*** GIVEN ENTRIES ***
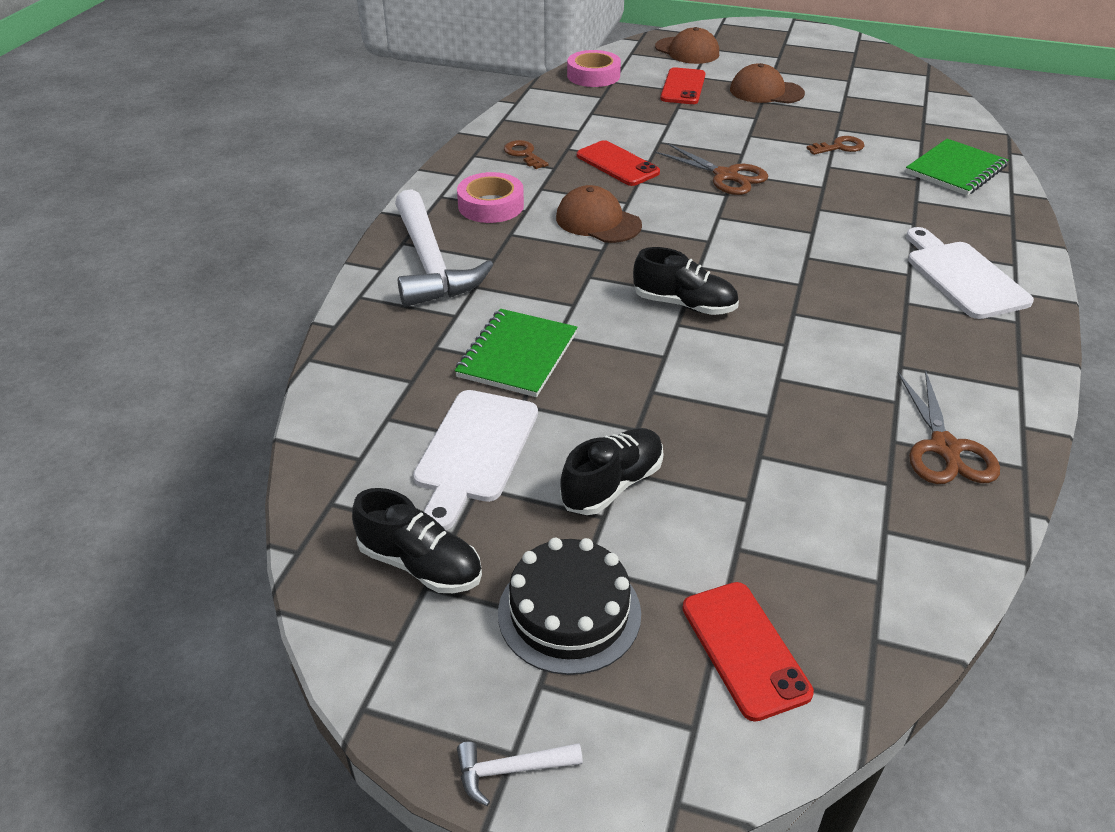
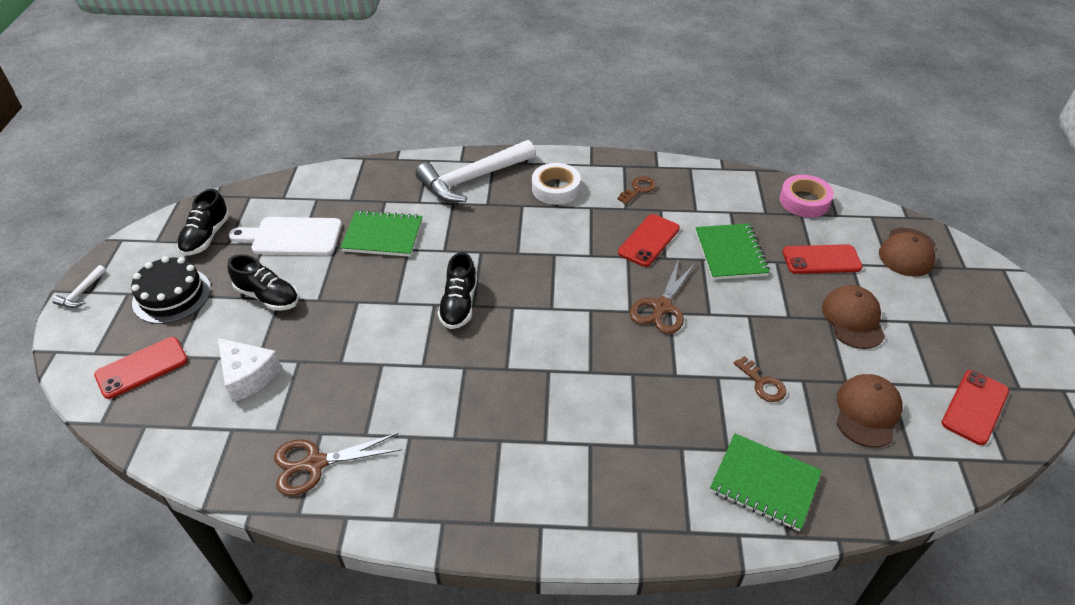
camera: 75 degrees right, 5 degrees up
pink tape [457,172,524,223] -> white tape [532,163,581,205]
white hammer [457,741,583,806] -> white hammer turned 135 degrees counterclockwise [52,265,106,308]
brown cap [556,185,642,243] -> brown cap moved to [837,374,903,447]
white cutting board [906,227,1034,319] -> none
none -> white cheese [218,338,282,402]
none -> green notebook [695,224,770,280]
none -> red phone [942,370,1009,445]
*** End of GIVEN ENTRIES ***
YOUR INSTRUCTIONS — Take the lines from the one containing "brown cap [556,185,642,243]" through the final line of the entries above, and set them down exactly, with nothing added.

FINISHED EXERCISE —
brown cap [556,185,642,243] -> brown cap moved to [837,374,903,447]
white cutting board [906,227,1034,319] -> none
none -> white cheese [218,338,282,402]
none -> green notebook [695,224,770,280]
none -> red phone [942,370,1009,445]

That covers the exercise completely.